## DIRECTIVE
Copy out each entry below verbatim, skipping the images.

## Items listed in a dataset
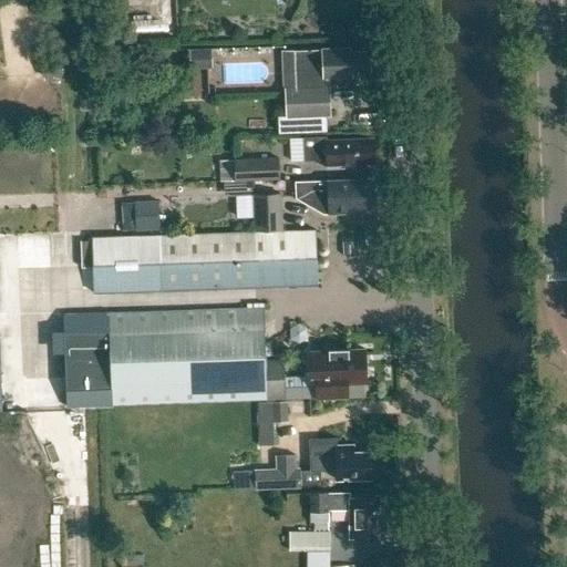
[(366,68),(371,64),(370,57),(366,54),(366,50),(348,51),(348,48),(321,49),(321,50),(295,51),(296,85),(281,85),(282,114),(275,115),(275,132),(323,131),(323,114),(326,113),(325,84),(321,85),(321,76),(348,75),(348,71),(367,71),(366,68)]
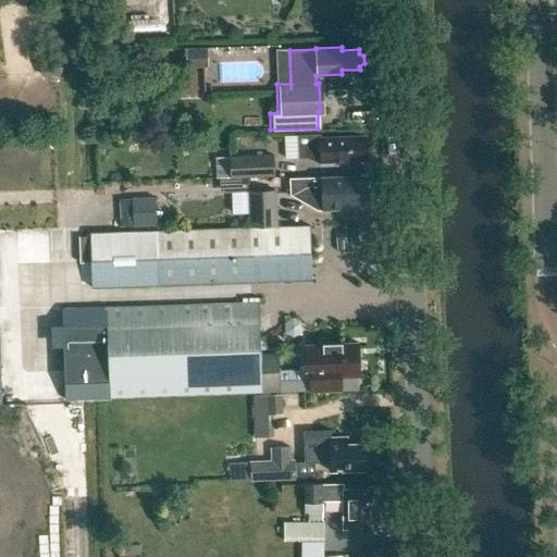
[(186,49),(186,67),(206,67),(206,49),(186,49)]
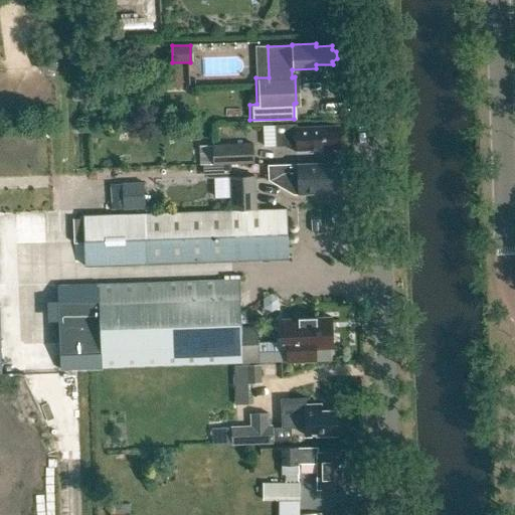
[(56,56),(37,57),(38,70),(56,69),(56,56)]
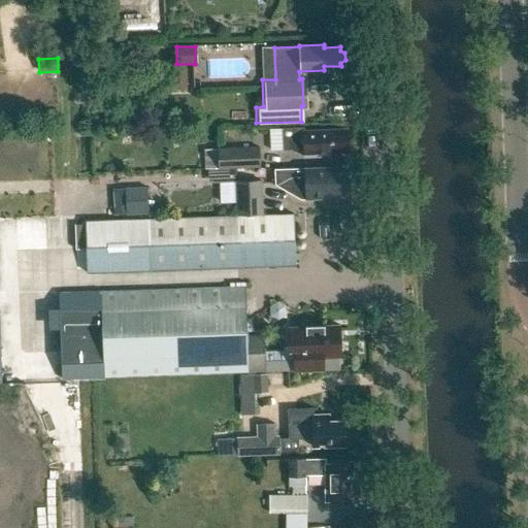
[(282,151),(303,150),(303,157),(327,156),(329,153),(348,152),(347,129),(304,131),(304,127),(282,128),(282,151)]
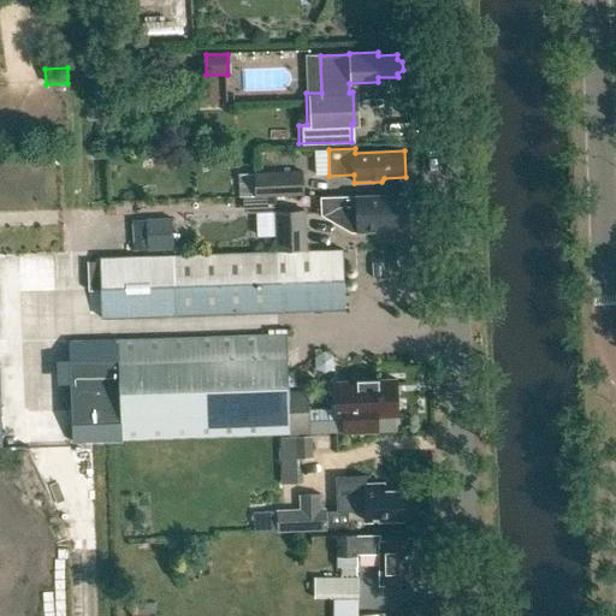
[(238,197),(304,196),(303,172),(254,173),(254,175),(238,176),(238,197)]
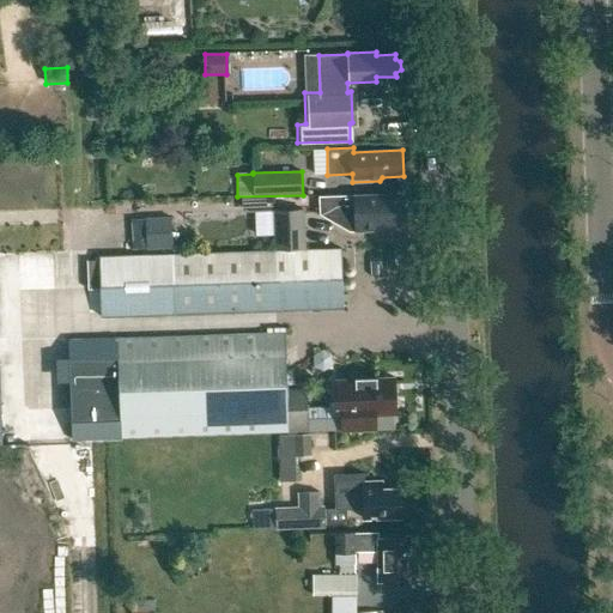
[(405,224),(405,206),(407,205),(406,199),(404,198),(404,195),(319,198),(320,214),(347,231),(382,230),(382,225),(405,224)]
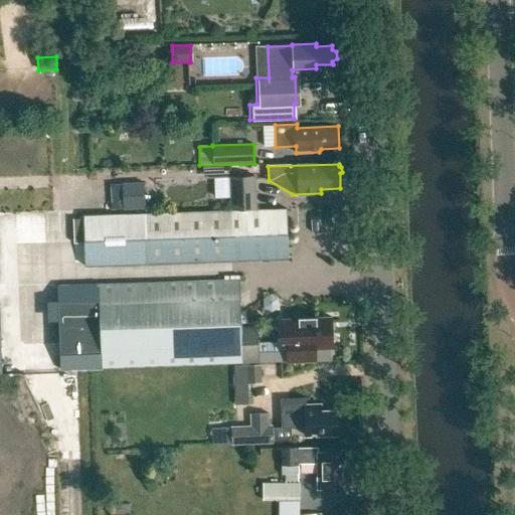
[(229,175),(230,209),(256,209),(255,174),(229,175)]
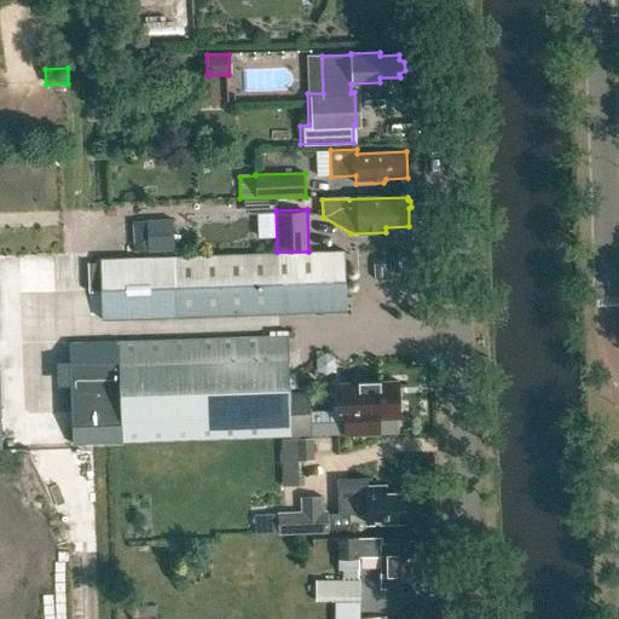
[(149,220),(150,252),(175,252),(174,219),(149,220)]
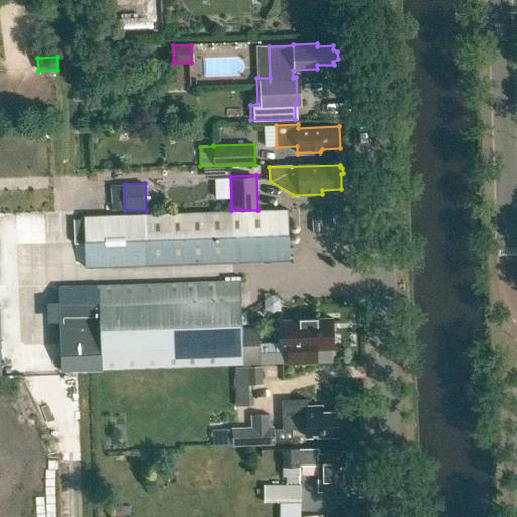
[(288,210),(83,217),(85,268),(290,262),(288,210)]
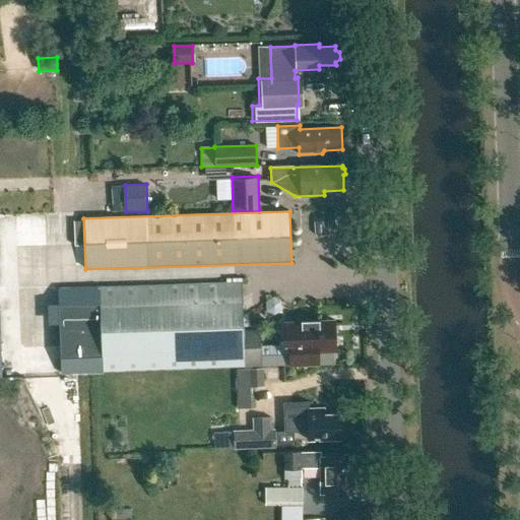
[(100,288),(58,289),(61,373),(102,372),(243,367),(262,366),(289,366),(289,367),(319,366),(319,352),(336,352),(336,322),(285,323),(285,345),(261,346),(261,331),(243,332),(241,283),(100,288)]
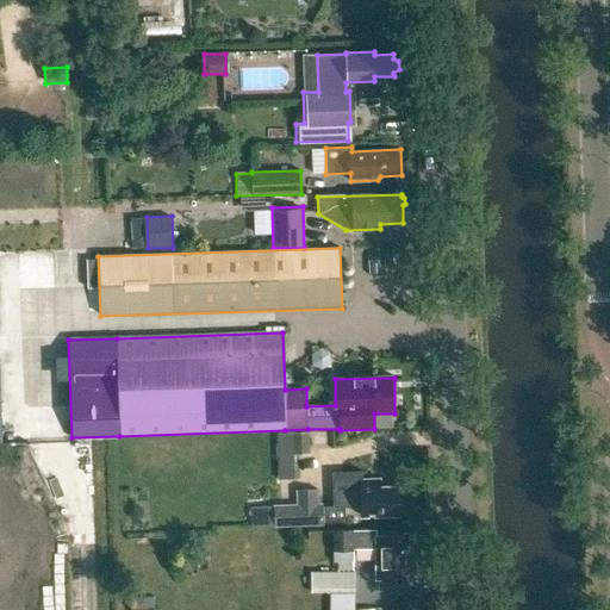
[(277,434),(278,480),(294,479),(294,454),(310,454),(309,433),(277,434)]
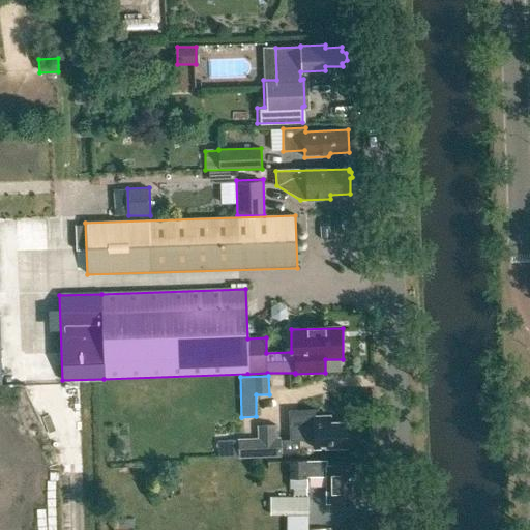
[(300,441),(300,440),(314,440),(314,448),(346,448),(346,422),(330,422),(330,416),(313,416),(313,410),(289,410),(290,440),(281,440),(281,438),(276,438),(275,424),(257,425),(257,439),(216,440),(217,455),(237,454),(237,457),(281,455),(281,453),(295,452),(299,448),(299,441),(300,441)]
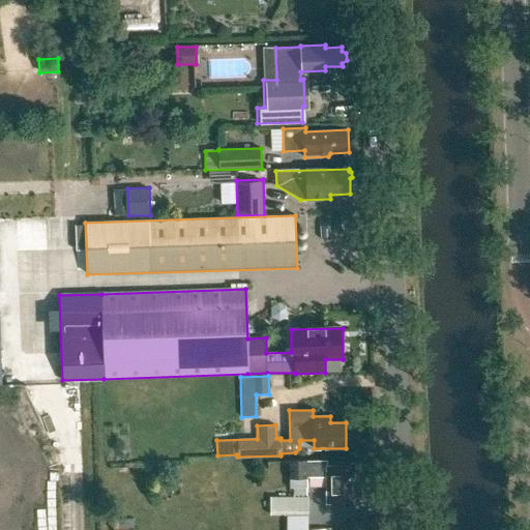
[(307,479),(307,478),(325,477),(326,503),(356,503),(355,465),(327,466),(327,461),(288,462),(288,479),(307,479)]
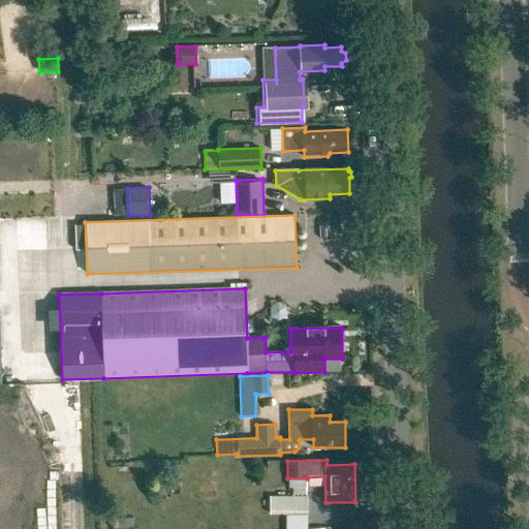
[(307,496),(269,496),(269,514),(307,514),(307,496)]
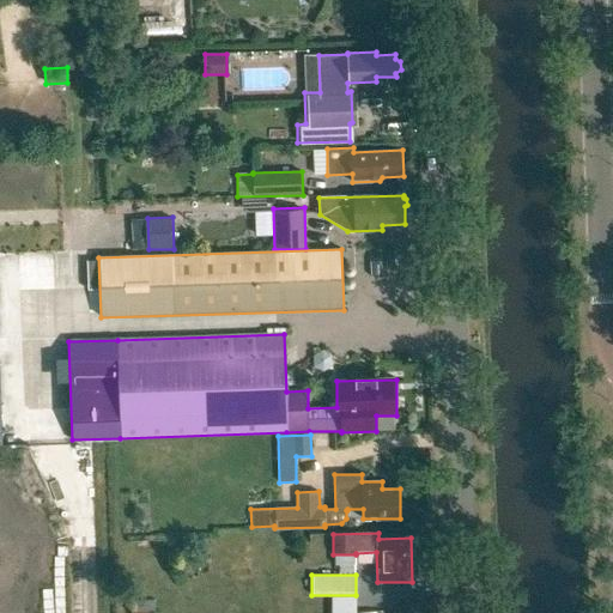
[(156,599),(131,601),(131,612),(132,612),(156,612),(156,599)]
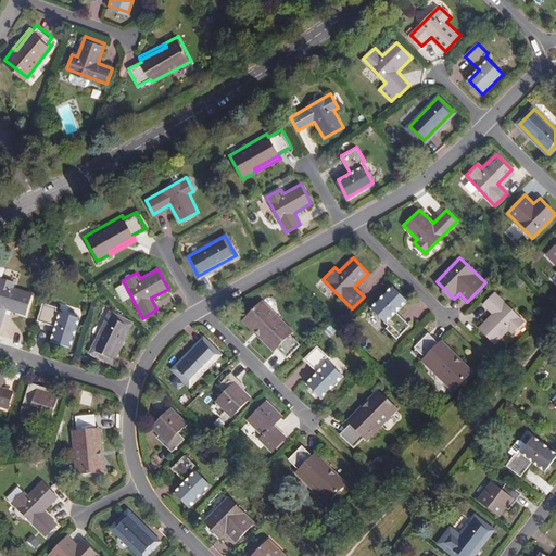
[(13,282),(0,278),(0,323),(5,308),(24,314),(30,294),(11,288),(13,282)]
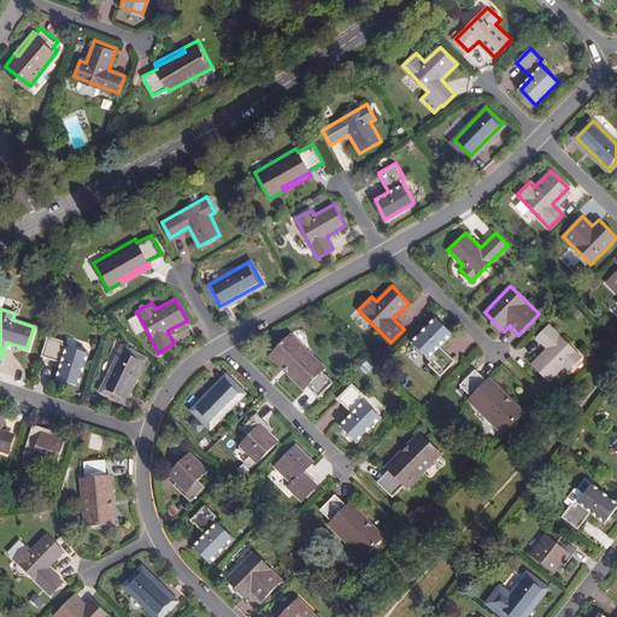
[(145,327),(136,311),(127,317),(134,333),(145,327)]
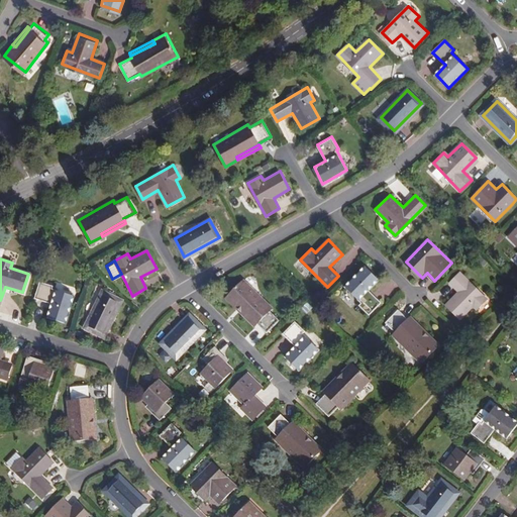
[(367,266),(346,286),(363,303),(360,305),(370,315),(382,303),(369,290),(380,279),(367,266)]
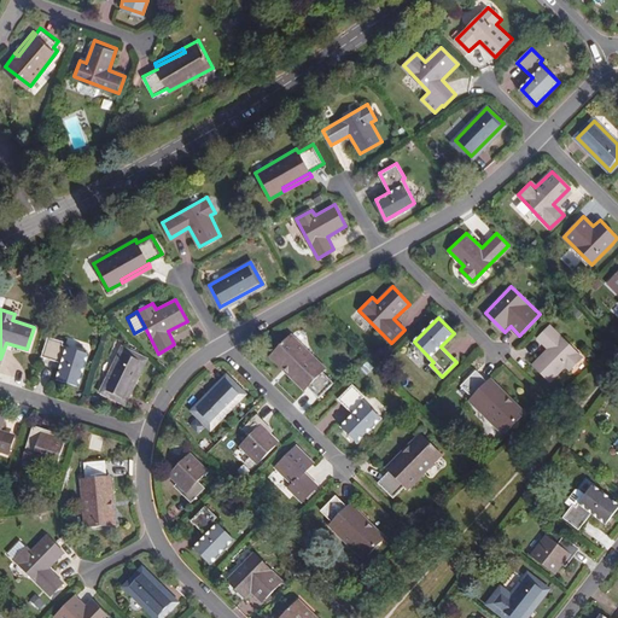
[(551,325),(538,337),(551,349),(535,363),(552,380),(567,366),(572,369),(584,356),(551,325)]
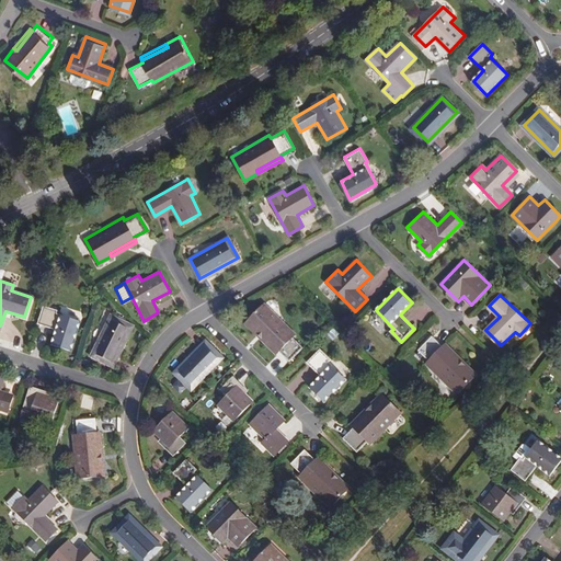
[(247,322),(256,332),(259,330),(279,350),(281,350),(290,359),(305,346),(294,335),(296,333),(265,302),(247,322)]
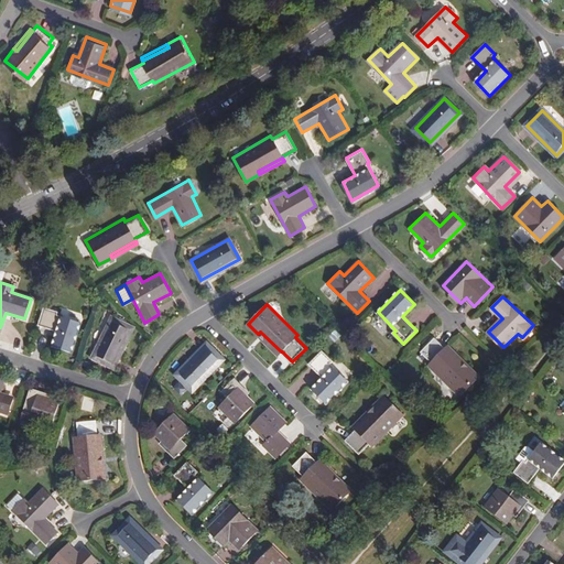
[(57,312),(43,307),(38,325),(55,331),(51,346),(71,351),(78,323),(56,315),(57,312)]
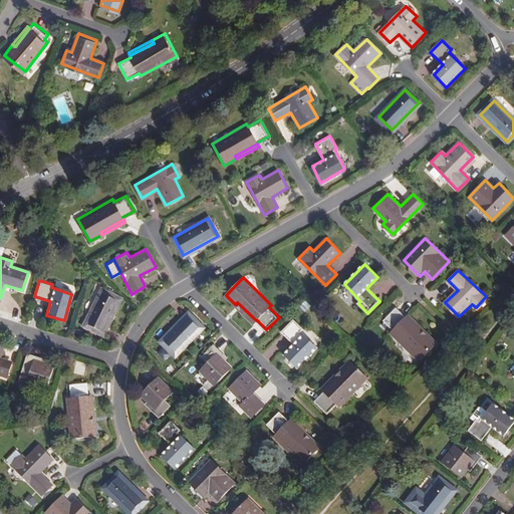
[(119,300),(102,291),(83,325),(100,335),(119,300)]
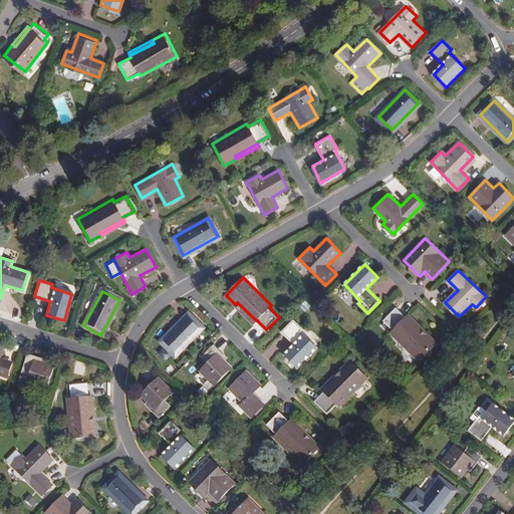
[(237,302),(235,304),(253,323),(256,320),(237,302)]
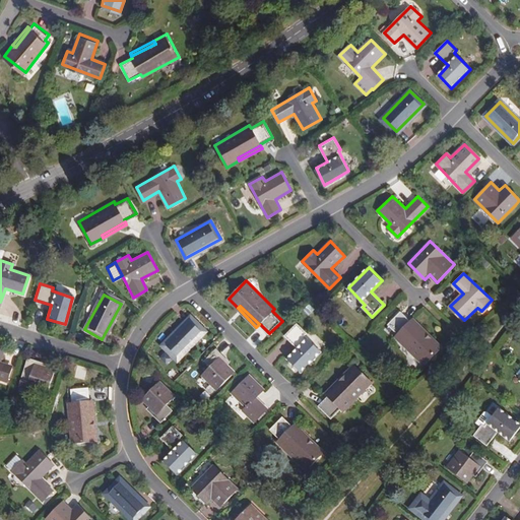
[(431,339),(411,320),(410,321),(401,312),(388,324),(397,333),(395,335),(425,365),(443,346),(433,336),(431,339)]
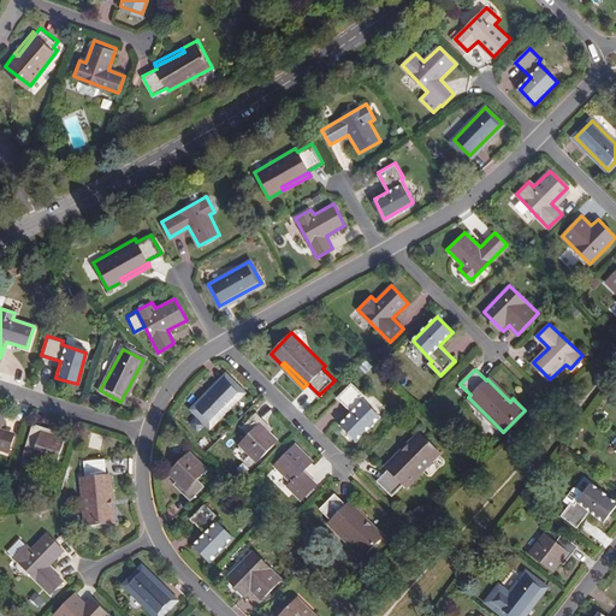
[(224,374),(193,408),(209,425),(242,391),(224,374)]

## COMPLETED EXERCISE
[(366,68),(371,64),(370,57),(366,54),(366,50),(348,51),(348,48),(321,49),(321,50),(295,51),(296,85),(281,85),(282,114),(275,115),(275,132),(323,131),(323,114),(326,113),(325,84),(321,85),(321,76),(348,75),(348,71),(367,71),(366,68)]
[(186,49),(186,67),(206,67),(206,49),(186,49)]
[(56,56),(37,57),(38,70),(56,69),(56,56)]
[(282,151),(303,150),(303,157),(327,156),(329,153),(348,152),(347,129),(304,131),(304,127),(282,128),(282,151)]
[(238,197),(304,196),(303,172),(254,173),(254,175),(238,176),(238,197)]
[(405,224),(405,206),(407,205),(406,199),(404,198),(404,195),(319,198),(320,214),(347,231),(382,230),(382,225),(405,224)]
[(229,175),(230,209),(256,209),(255,174),(229,175)]
[(149,220),(150,252),(175,252),(174,219),(149,220)]
[(288,210),(83,217),(85,268),(290,262),(288,210)]
[(100,288),(58,289),(61,373),(102,372),(243,367),(262,366),(289,366),(289,367),(319,366),(319,352),(336,352),(336,322),(285,323),(285,345),(261,346),(261,331),(243,332),(241,283),(100,288)]
[(277,434),(278,480),(294,479),(294,454),(310,454),(309,433),(277,434)]
[(300,441),(300,440),(314,440),(314,448),(346,448),(346,422),(330,422),(330,416),(313,416),(313,410),(289,410),(290,440),(281,440),(281,438),(276,438),(275,424),(257,425),(257,439),(216,440),(217,455),(237,454),(237,457),(281,455),(281,453),(295,452),(299,448),(299,441),(300,441)]
[(307,479),(307,478),(325,477),(326,503),(356,503),(355,465),(327,466),(327,461),(288,462),(288,479),(307,479)]
[(307,496),(269,496),(269,514),(307,514),(307,496)]
[(156,599),(131,601),(131,612),(132,612),(156,612),(156,599)]
[(13,282),(0,278),(0,323),(5,308),(24,314),(30,294),(11,288),(13,282)]
[(145,327),(136,311),(127,317),(134,333),(145,327)]
[(367,266),(346,286),(363,303),(360,305),(370,315),(382,303),(369,290),(380,279),(367,266)]
[(551,325),(538,337),(551,349),(535,363),(552,380),(567,366),(572,369),(584,356),(551,325)]
[(247,322),(256,332),(259,330),(279,350),(281,350),(290,359),(305,346),(294,335),(296,333),(265,302),(247,322)]
[(57,312),(43,307),(38,325),(55,331),(51,346),(71,351),(78,323),(56,315),(57,312)]
[(119,300),(102,291),(83,325),(100,335),(119,300)]
[(237,302),(235,304),(253,323),(256,320),(237,302)]
[(431,339),(411,320),(410,321),(401,312),(388,324),(397,333),(395,335),(425,365),(443,346),(433,336),(431,339)]
[(224,374),(193,408),(209,425),(242,391),(224,374)]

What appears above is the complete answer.